What you have to do ▸
Return the data below exactly, please, but drop the pictures.

Task inputs ▸
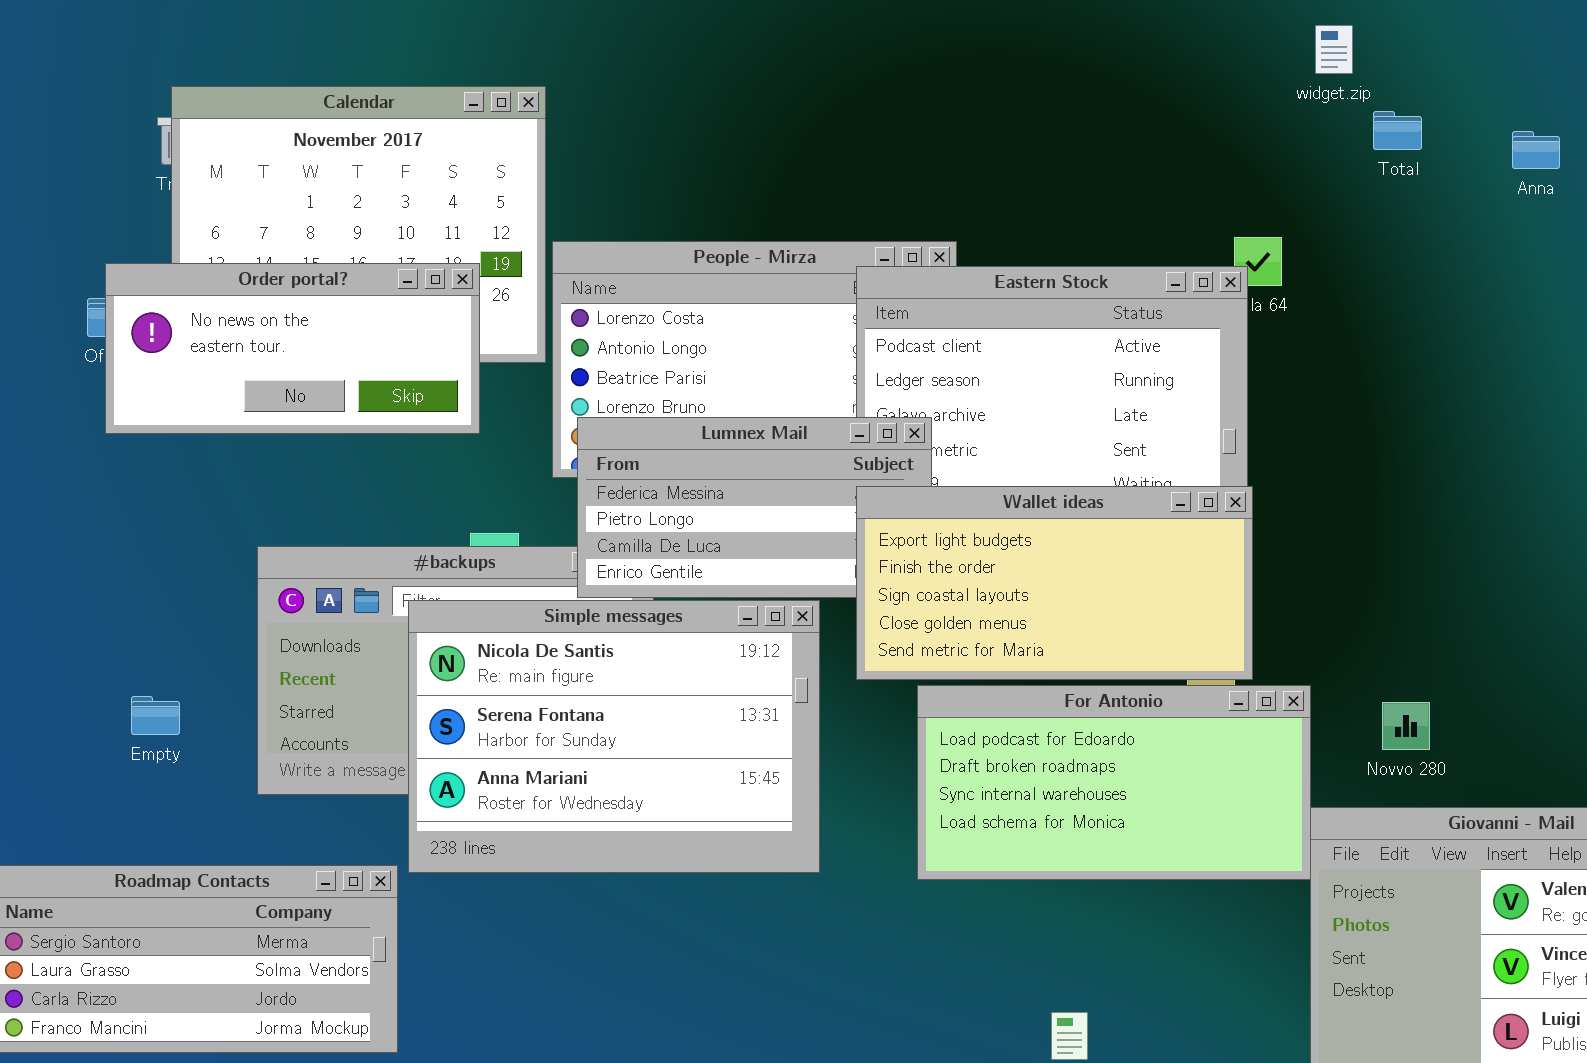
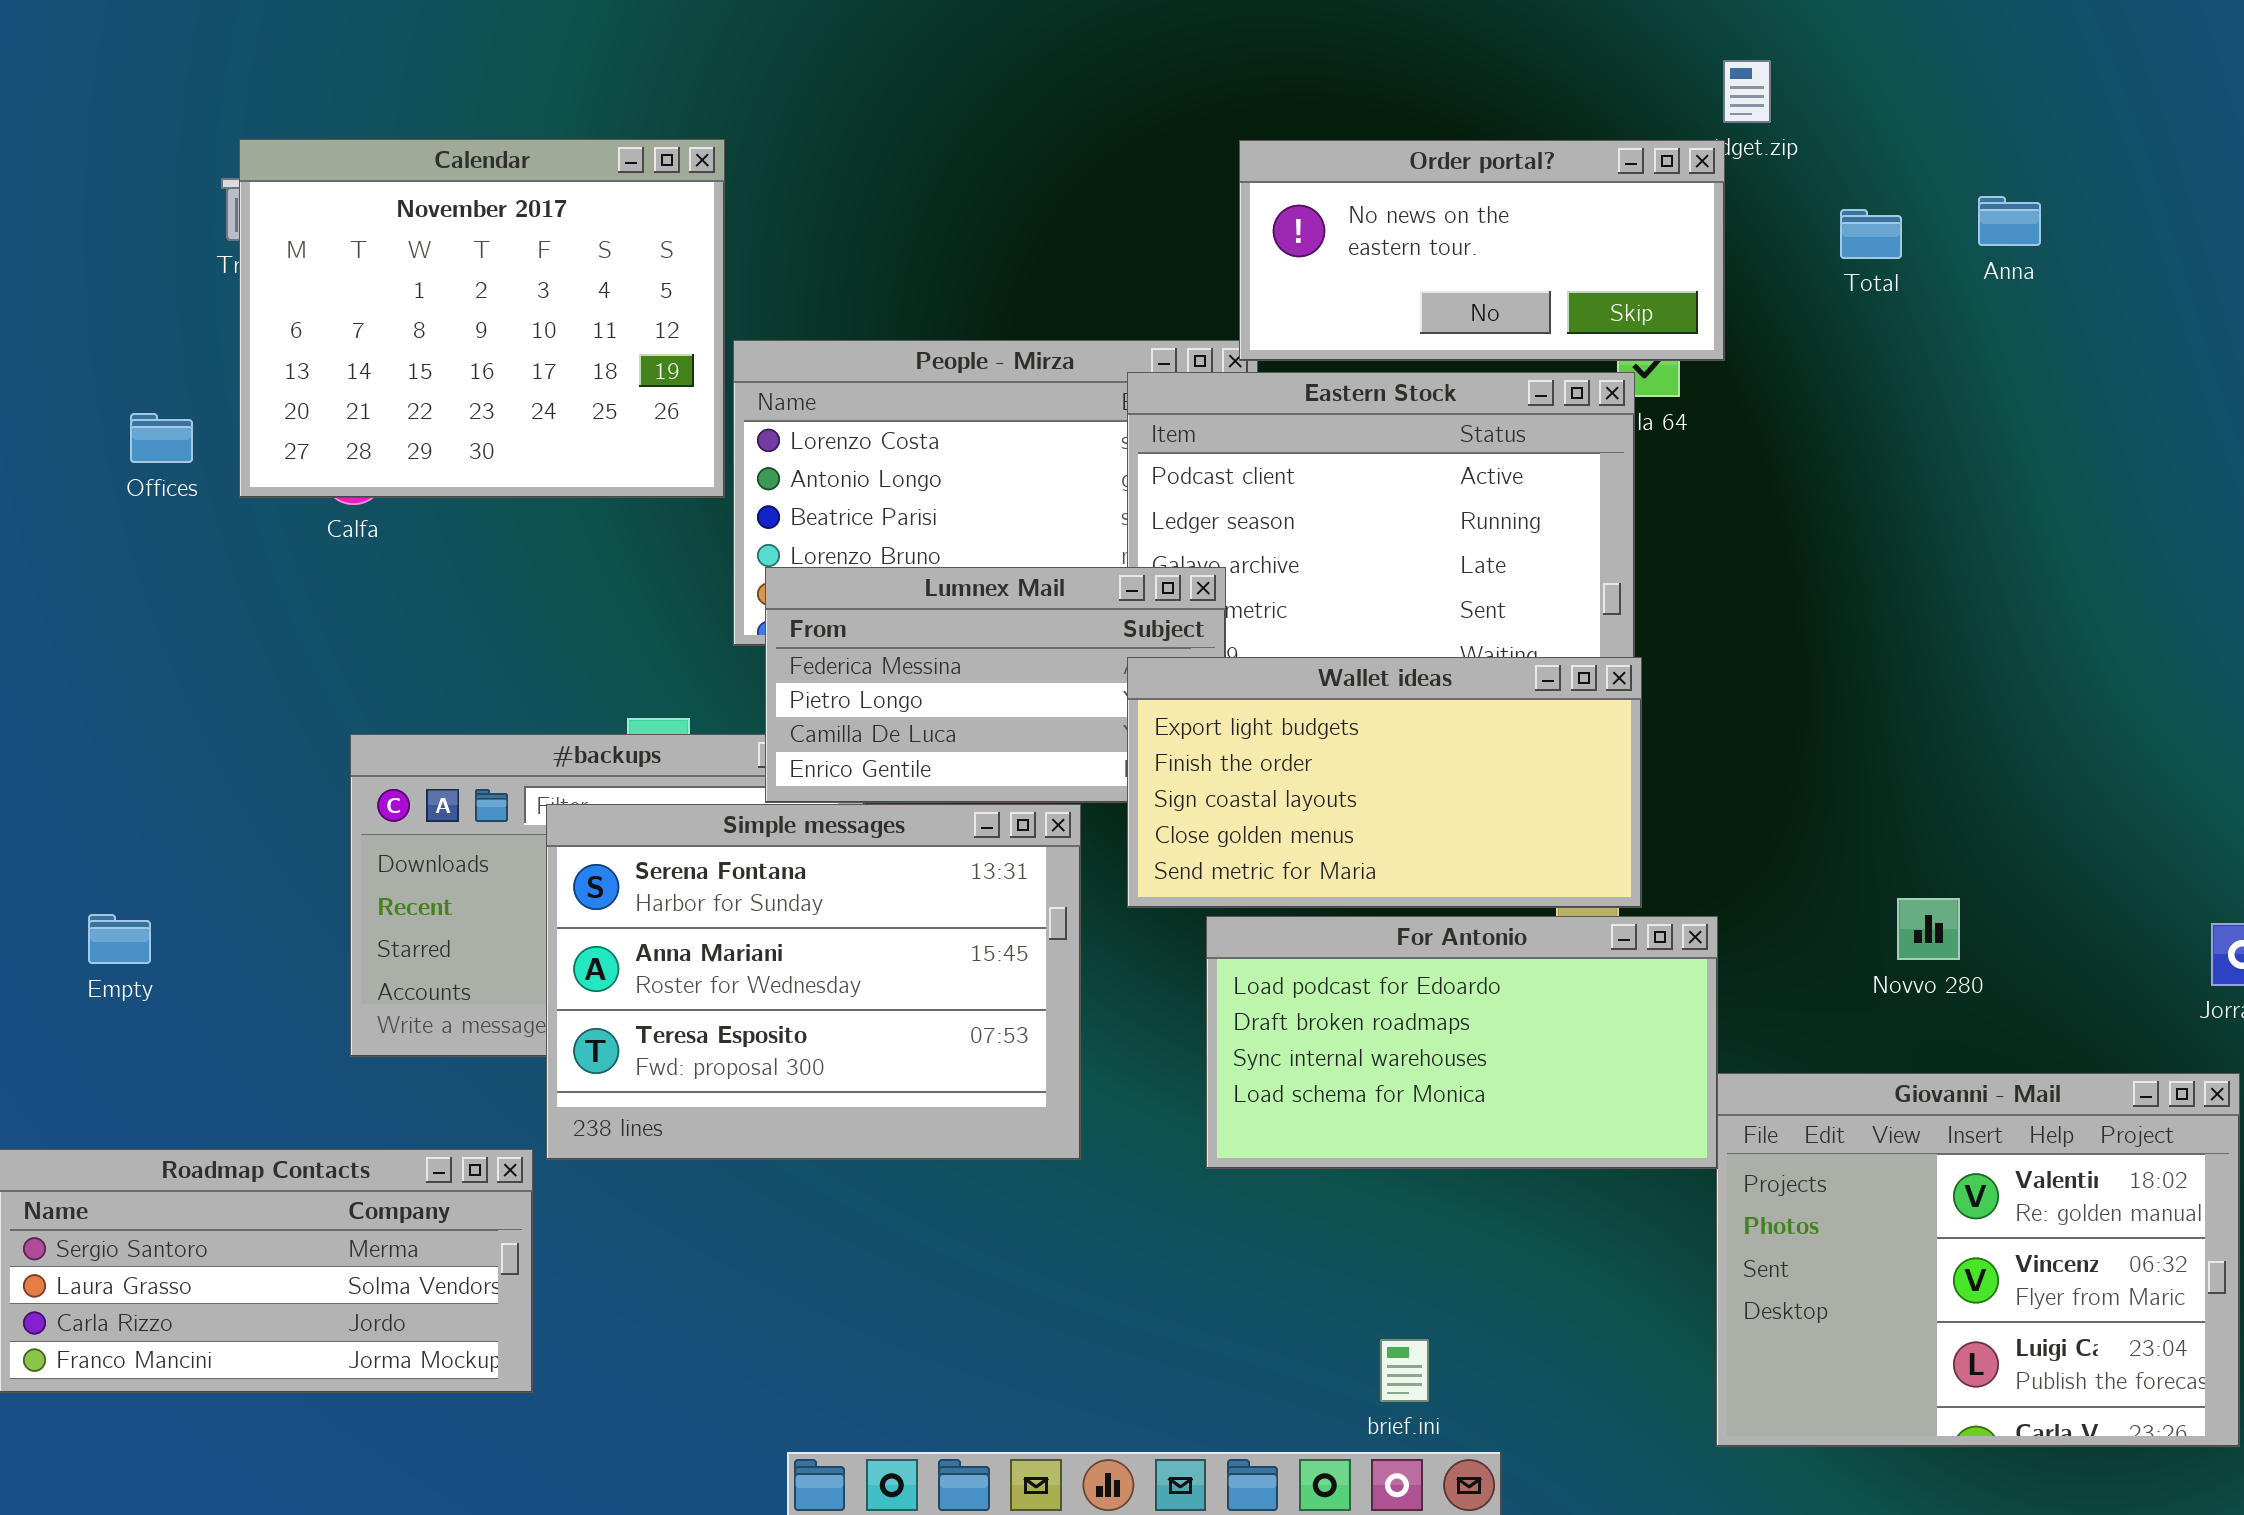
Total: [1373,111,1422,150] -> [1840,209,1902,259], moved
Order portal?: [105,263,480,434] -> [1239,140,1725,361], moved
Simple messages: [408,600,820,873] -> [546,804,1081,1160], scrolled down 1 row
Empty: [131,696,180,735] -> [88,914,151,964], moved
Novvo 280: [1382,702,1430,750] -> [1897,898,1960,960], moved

Written reply ▸
Total: [1373,111,1422,150] -> [1840,209,1902,259], moved
Order portal?: [105,263,480,434] -> [1239,140,1725,361], moved
Simple messages: [408,600,820,873] -> [546,804,1081,1160], scrolled down 1 row
Empty: [131,696,180,735] -> [88,914,151,964], moved
Novvo 280: [1382,702,1430,750] -> [1897,898,1960,960], moved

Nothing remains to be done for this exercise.